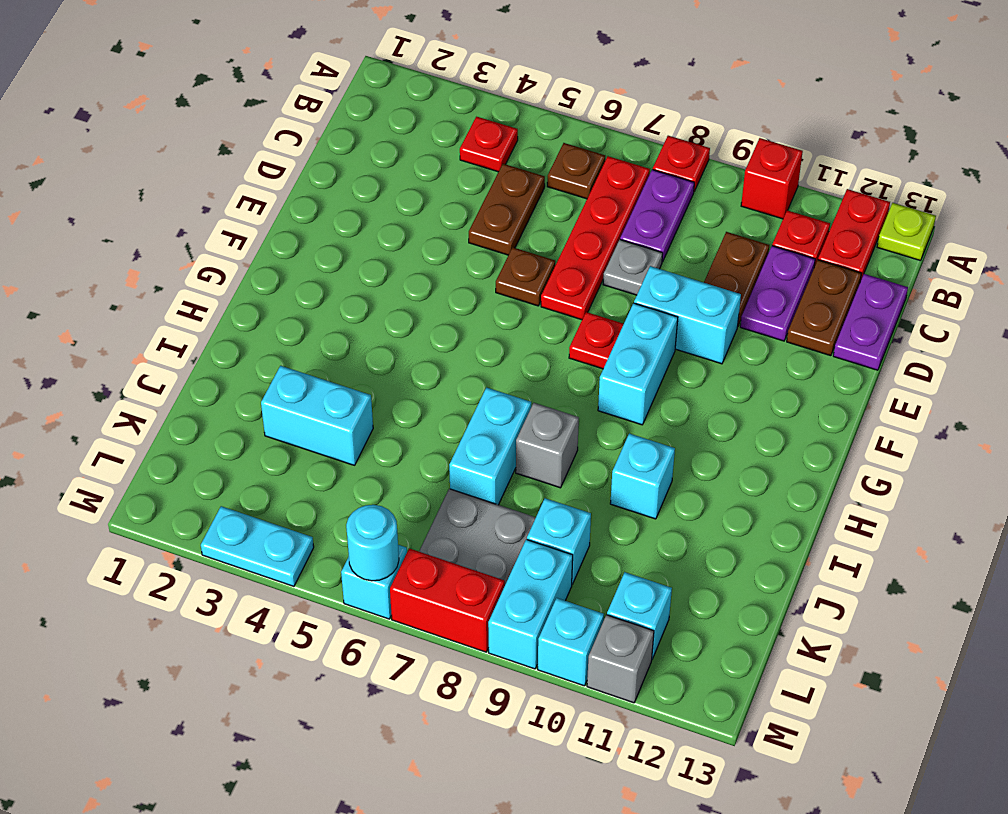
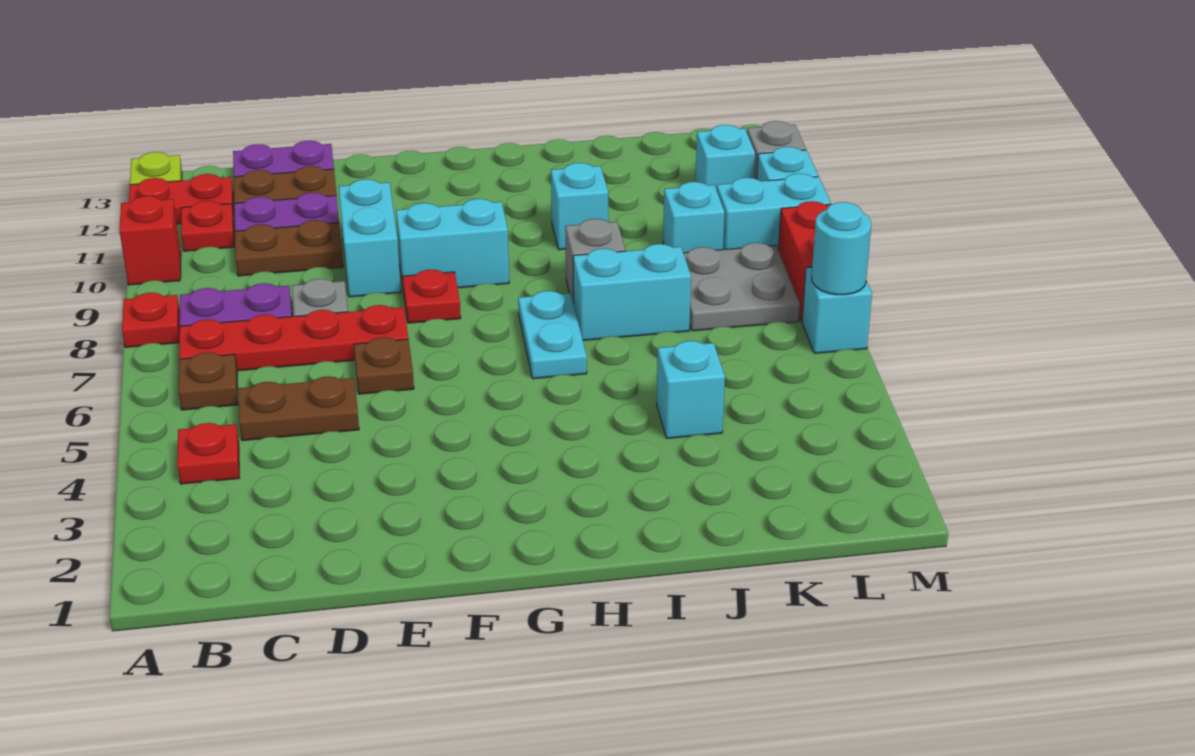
cyan brick J3:J4 level 1 -> cyan brick J4 level 1
cyan plate M3:M4 level 1 -> cyan plate H6:H7 level 1

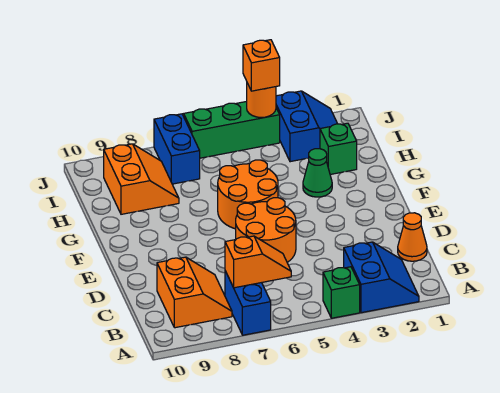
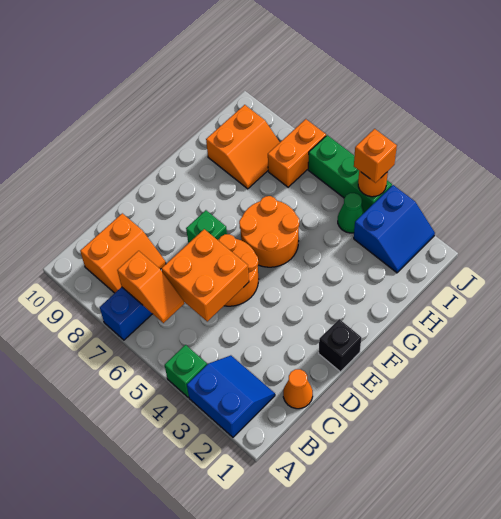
blue slope A2:B3 level 1 top 3 -> blue slope A2:B3 level 1 top A
none -> orange brick C5:D6 level 2
none -> black brick E1 level 1
green cone G3 level 1 -> green cone I4 level 1
green brick H2 level 1 -> green brick E7 level 1
blue brick I7:J7 level 1 -> orange brick I7:J7 level 1

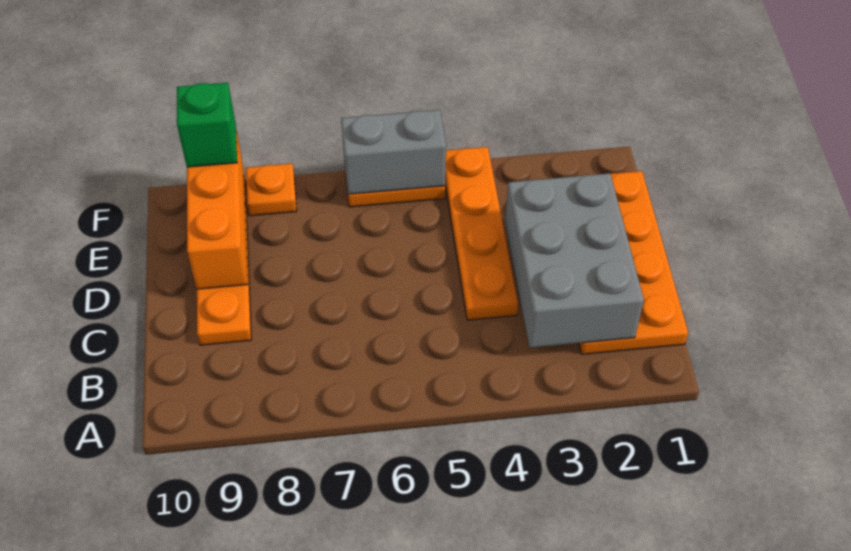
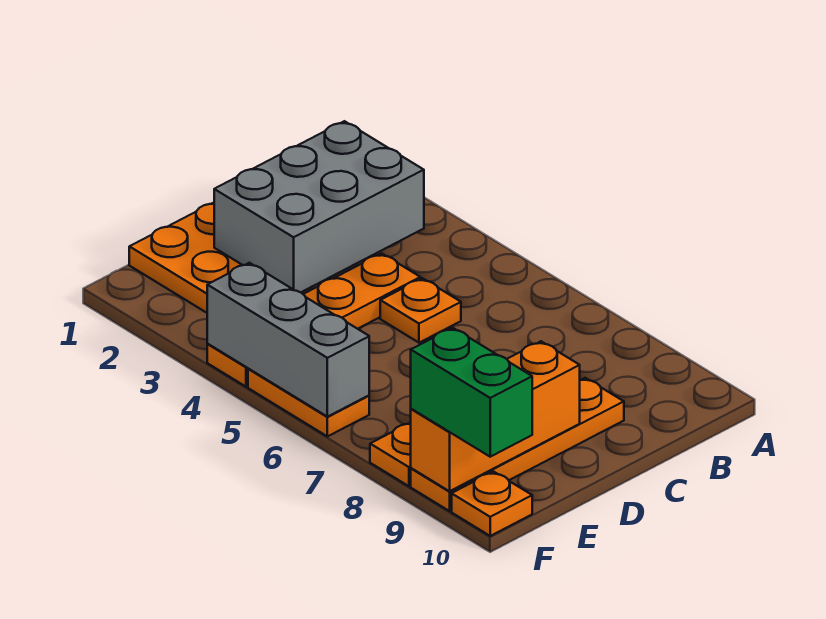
none -> orange plate C5 level 1
grey brick F5:F6 level 2 -> grey brick F4:F6 level 2
green brick F9 level 3 -> green brick F9:F10 level 3
none -> orange plate F10 level 1

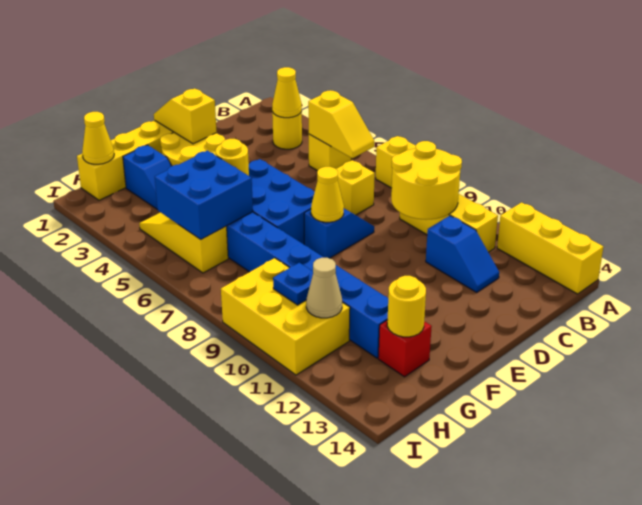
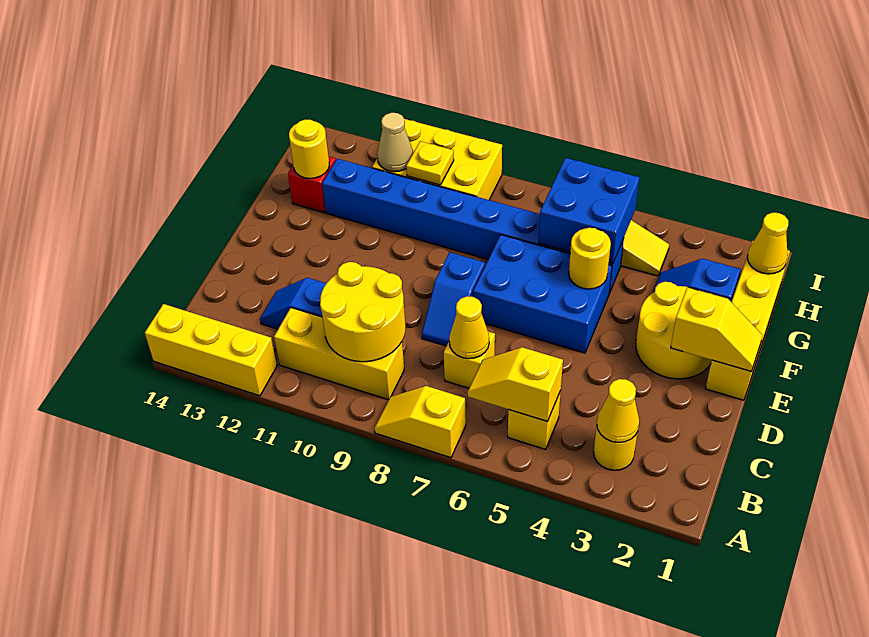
yellow cone E8 level 2 -> yellow cone C7 level 2
blue plate H10 level 2 -> yellow plate H10 level 2

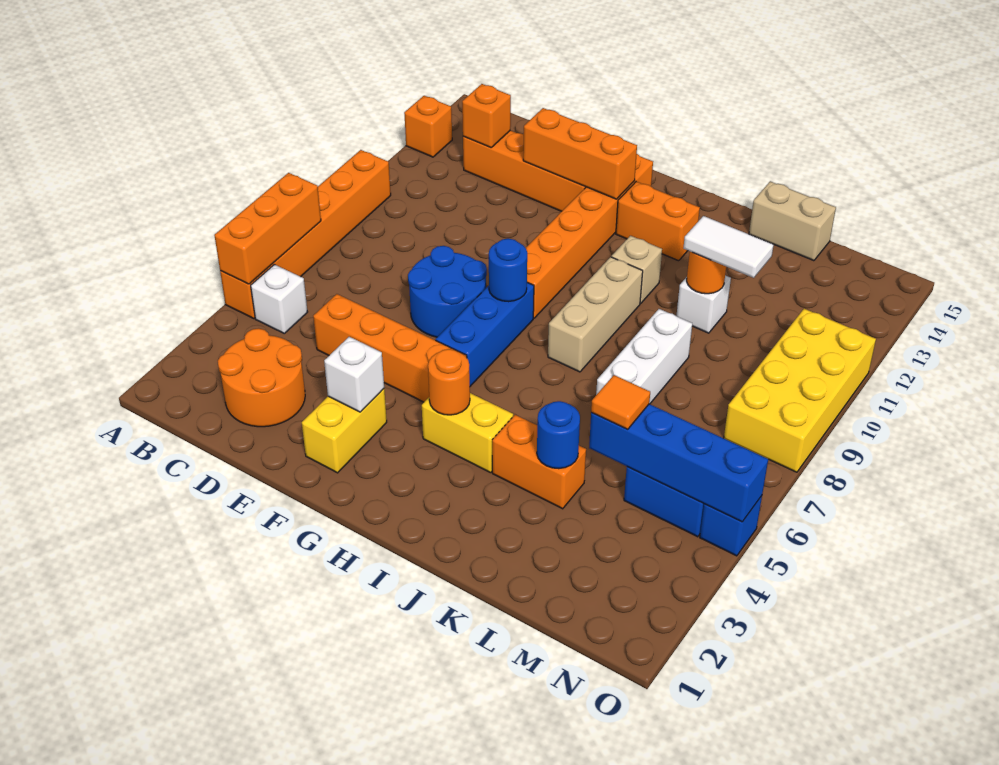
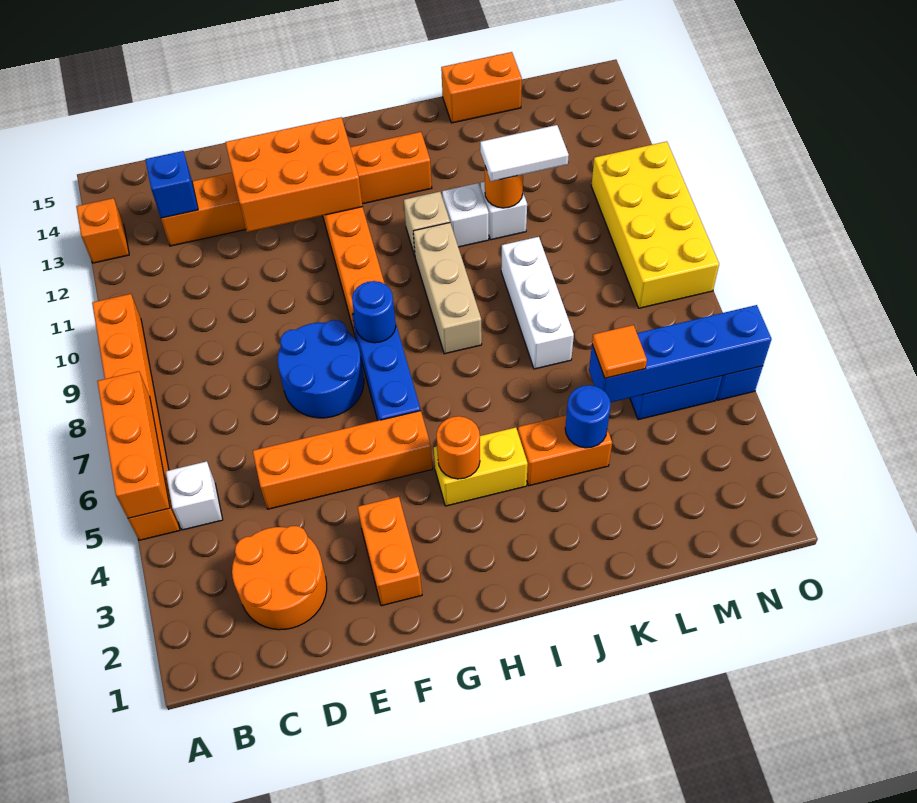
orange brick C13 level 2 -> blue brick C13 level 2
orange brick E13:G13 level 2 -> orange brick E12:G13 level 2
yellow brick F2:F3 level 1 -> orange brick F2:F3 level 1
white brick F3 level 2 -> white brick J11 level 1
tan brick K15:L15 level 1 -> orange brick K15:L15 level 1

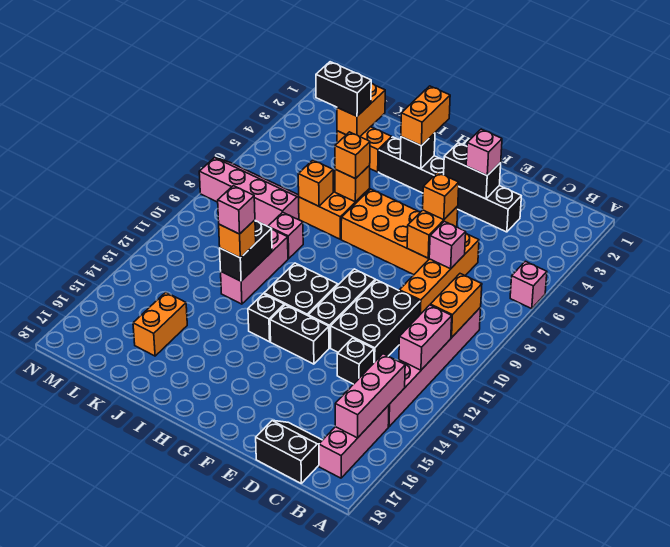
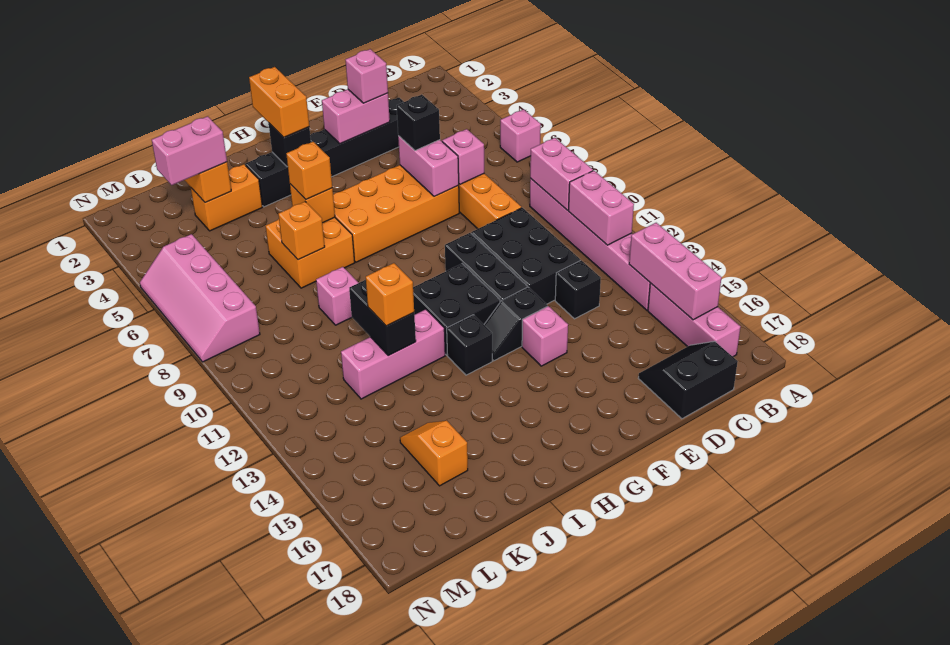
orange brick B9:B10 level 2 -> pink brick B9:B10 level 2
black brick E3:F3 level 2 -> pink brick E3:F3 level 2
orange brick E6:E7 level 2 -> pink brick E6:E7 level 2
orange brick E6 level 3 -> black brick E6 level 3
black brick F13:G13 level 1 -> black slope F13:G13 level 1 top F
pink brick J10:J12 level 1 -> pink brick I12:K12 level 1
pink brick J12 level 4 -> pink brick F14 level 1
black brick K3:L3 level 3 -> pink brick K3:L3 level 3
pink slope K7:N8 level 1 top 8 -> pink slope M5:N8 level 1 top M
orange brick K15:K16 level 1 -> orange slope K15:K16 level 1 top 16

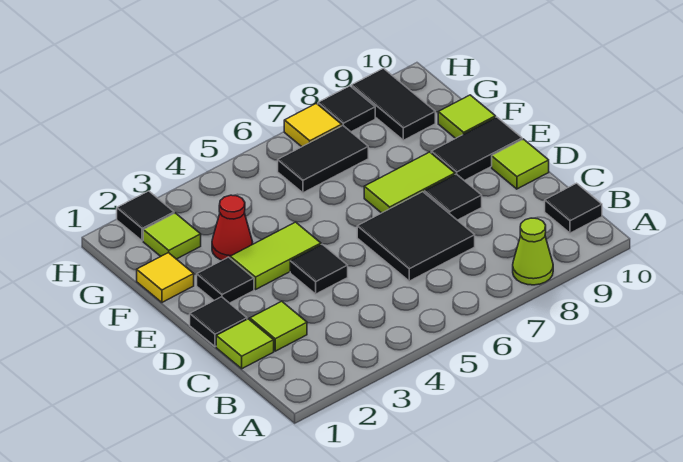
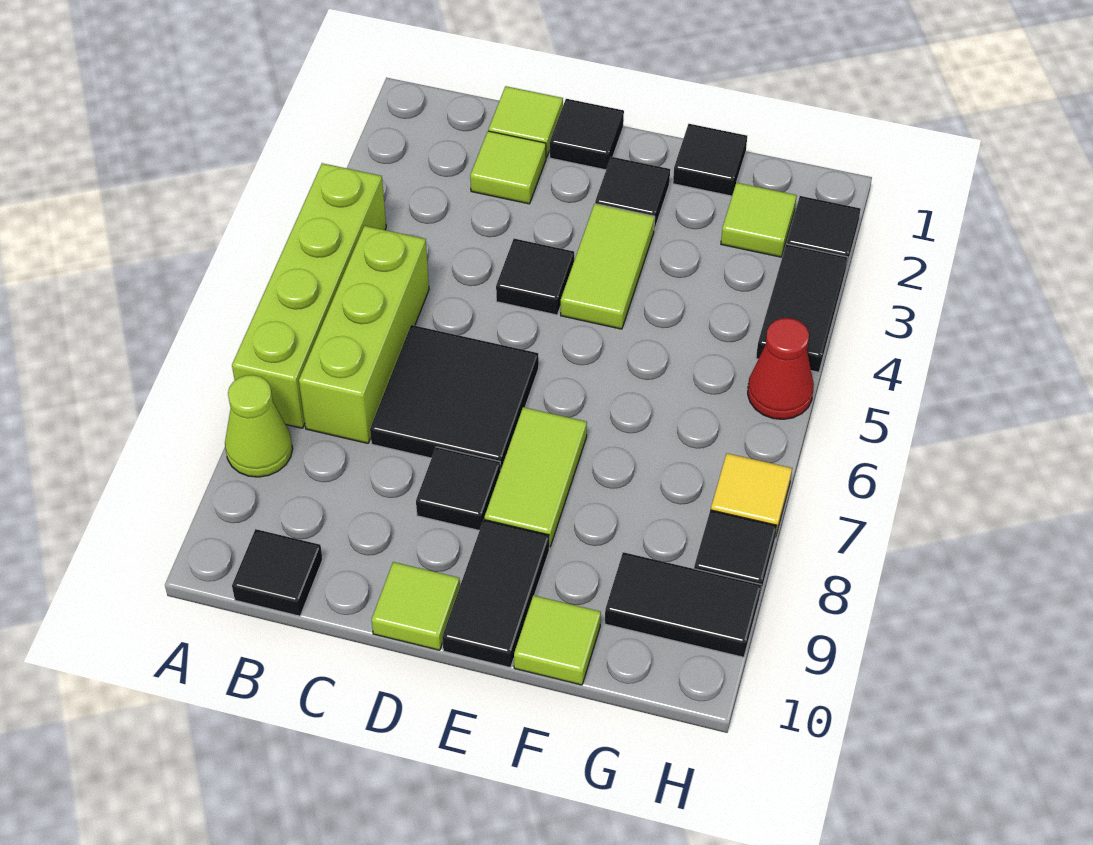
none -> lime brick A4:A7 level 1
none -> lime brick B5:B7 level 1
yellow tile F1 level 1 -> black tile F1 level 1
red cone F3 level 1 -> red cone H5 level 1
black tile G6:G7 level 1 -> black tile H3:H4 level 1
☆ ☆ ☆ ☆ ☆ ☆ ☆
WORK ITEM
Exactly the lines from the line that contains "pink brick J12" through the last line above, and no other lines, must be output, with pictures excluded.

RESPONSE FOR THIS EXERCISE
pink brick J12 level 4 -> pink brick F14 level 1
black brick K3:L3 level 3 -> pink brick K3:L3 level 3
pink slope K7:N8 level 1 top 8 -> pink slope M5:N8 level 1 top M
orange brick K15:K16 level 1 -> orange slope K15:K16 level 1 top 16

none -> lime brick A4:A7 level 1
none -> lime brick B5:B7 level 1
yellow tile F1 level 1 -> black tile F1 level 1
red cone F3 level 1 -> red cone H5 level 1
black tile G6:G7 level 1 -> black tile H3:H4 level 1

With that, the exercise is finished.